What's needed is an exact copy of the lines from the one that contains "TP3: test point (NET12) -> none" to the end of the data below, leaving the pictures out.

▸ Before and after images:
◇ ◇ ◇ ◇ ◇

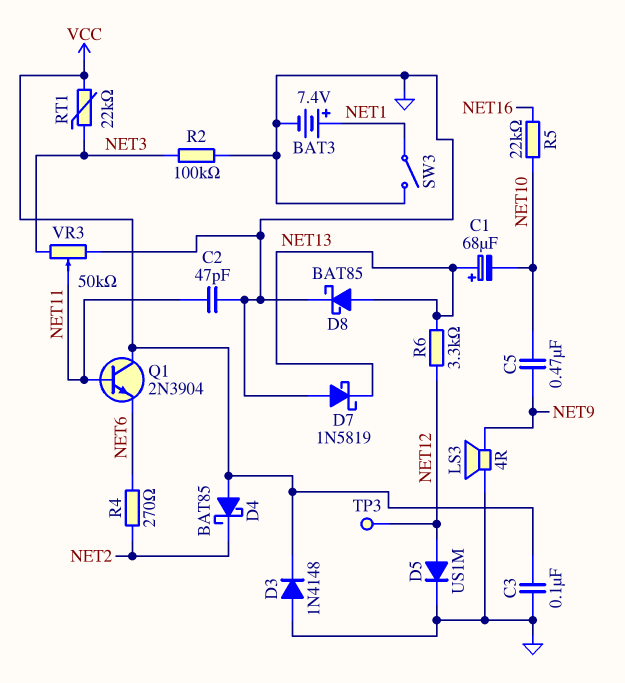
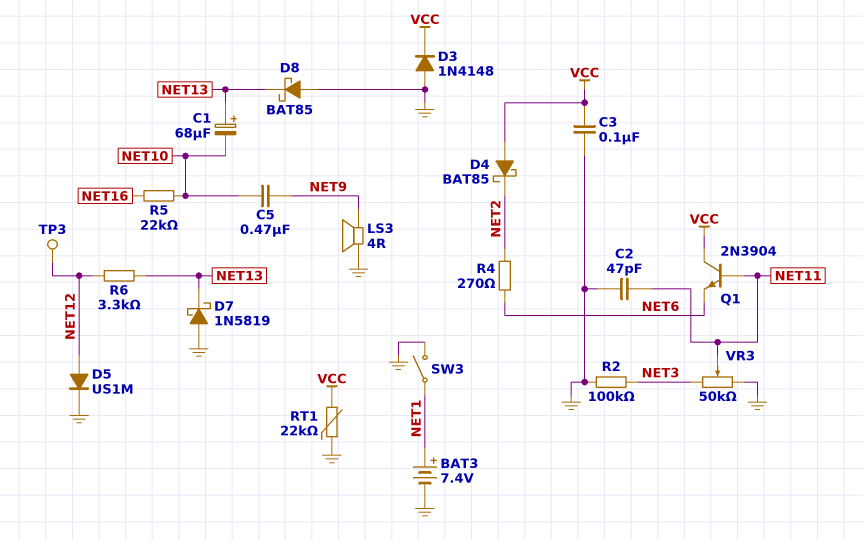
D8: schottky BAT85 (A NET13, K GND) -> schottky BAT85 (A GND, K NET13)
RT1: 22k (NET3, VCC) -> 22k (GND, VCC)

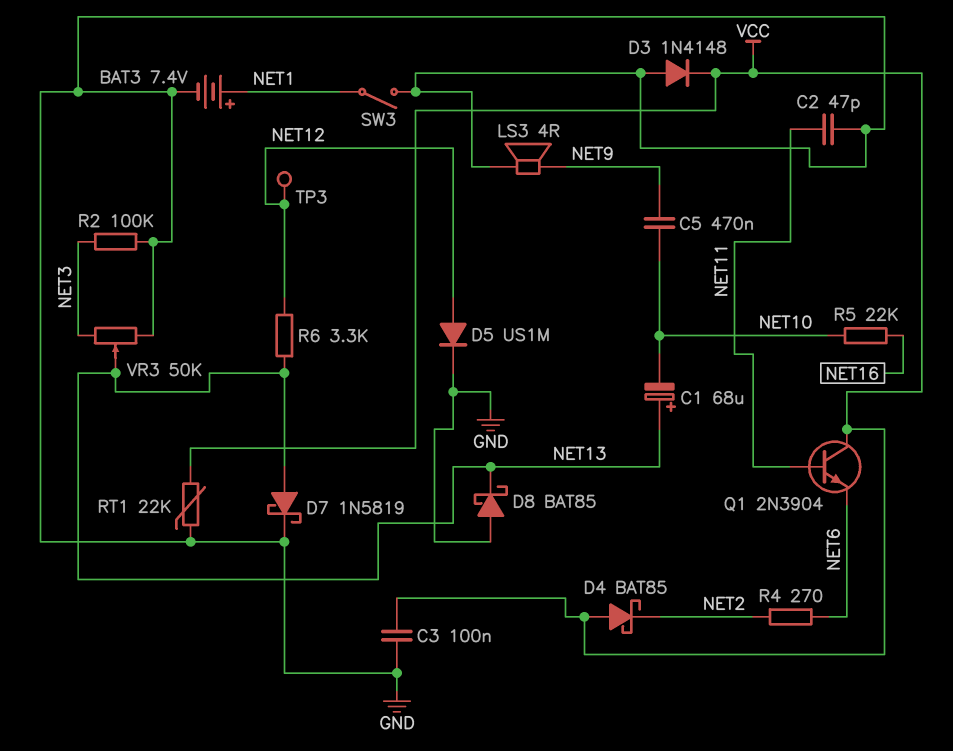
D7: schottky 1N5819 (A GND, K NET13) -> schottky 1N5819 (A NET13, K GND)
VR3: 50k (GND, NET3, wiper NET11) -> 50k (GND, NET3, wiper NET13)

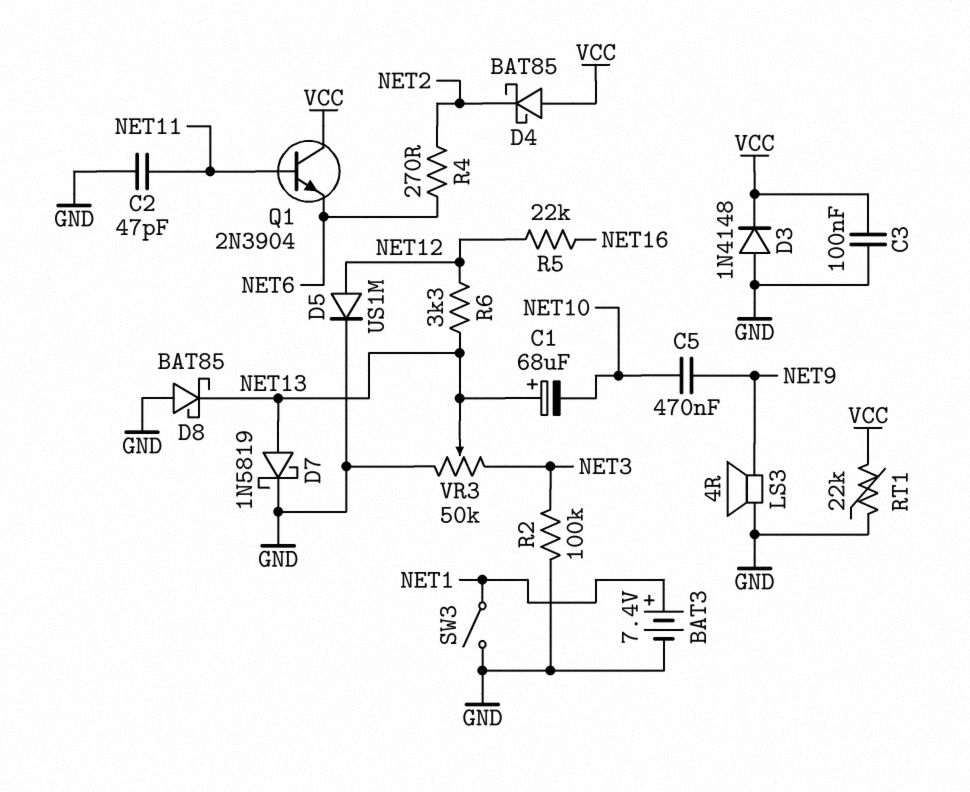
R5: 22k (NET10, NET16) -> 22k (NET12, NET16)
TP3: test point (NET12) -> none

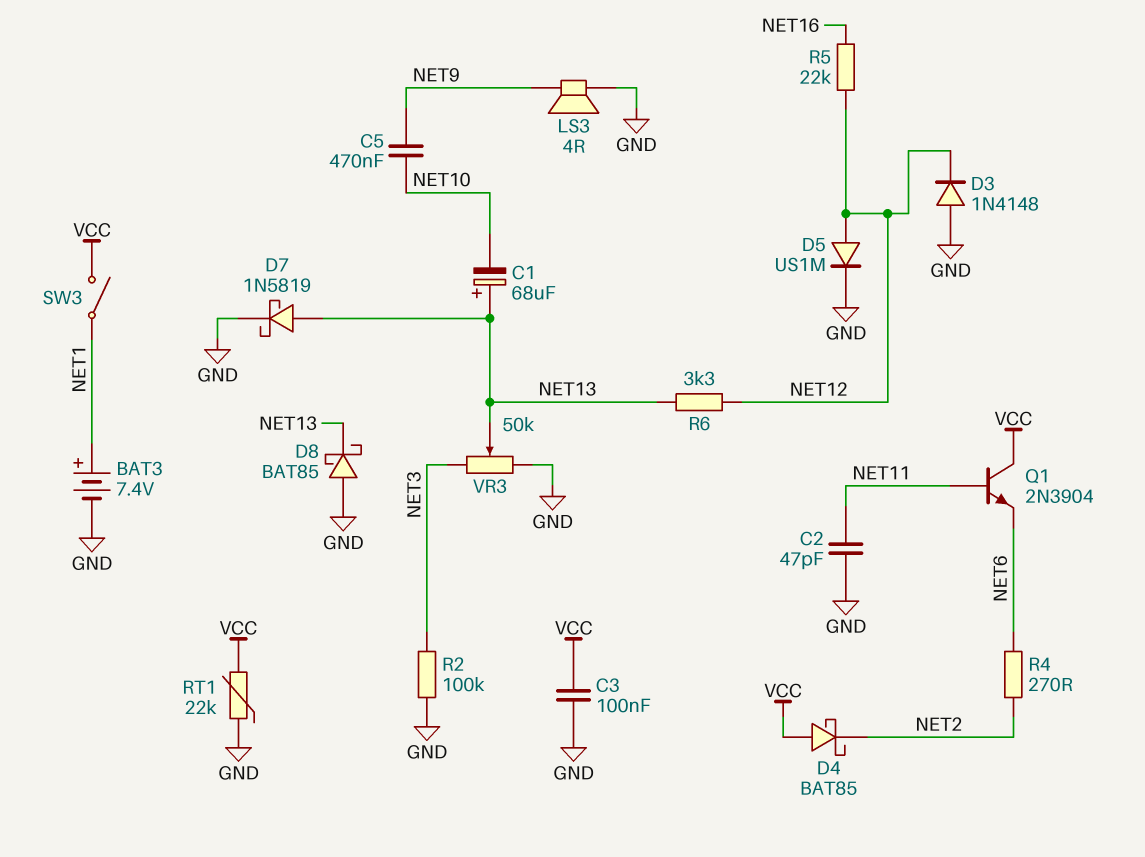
D3: diode 1N4148 (A GND, K VCC) -> diode 1N4148 (A GND, K NET12)
SW3: switch (GND, NET1) -> switch (NET1, VCC)

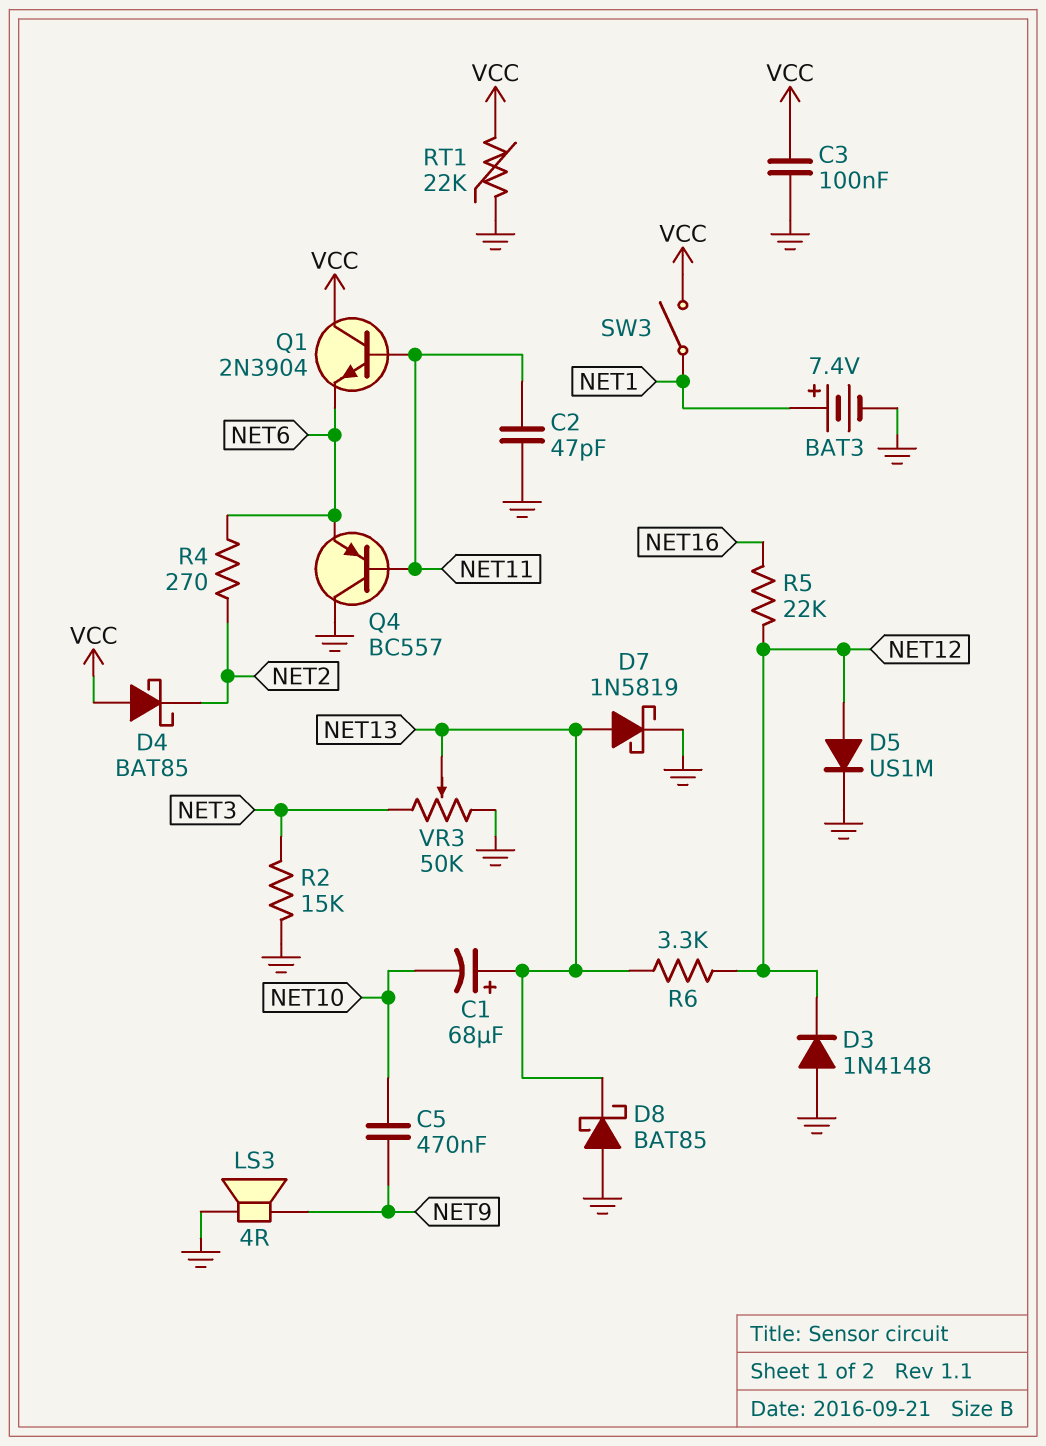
Q4: none -> PNP BC557 (B NET11, C GND, E NET6)
R2: 100k (GND, NET3) -> 15k (GND, NET3)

◇ ◇ ◇ ◇ ◇

▸ Written response:
TP3: test point (NET12) -> none

D3: diode 1N4148 (A GND, K VCC) -> diode 1N4148 (A GND, K NET12)
SW3: switch (GND, NET1) -> switch (NET1, VCC)

Q4: none -> PNP BC557 (B NET11, C GND, E NET6)
R2: 100k (GND, NET3) -> 15k (GND, NET3)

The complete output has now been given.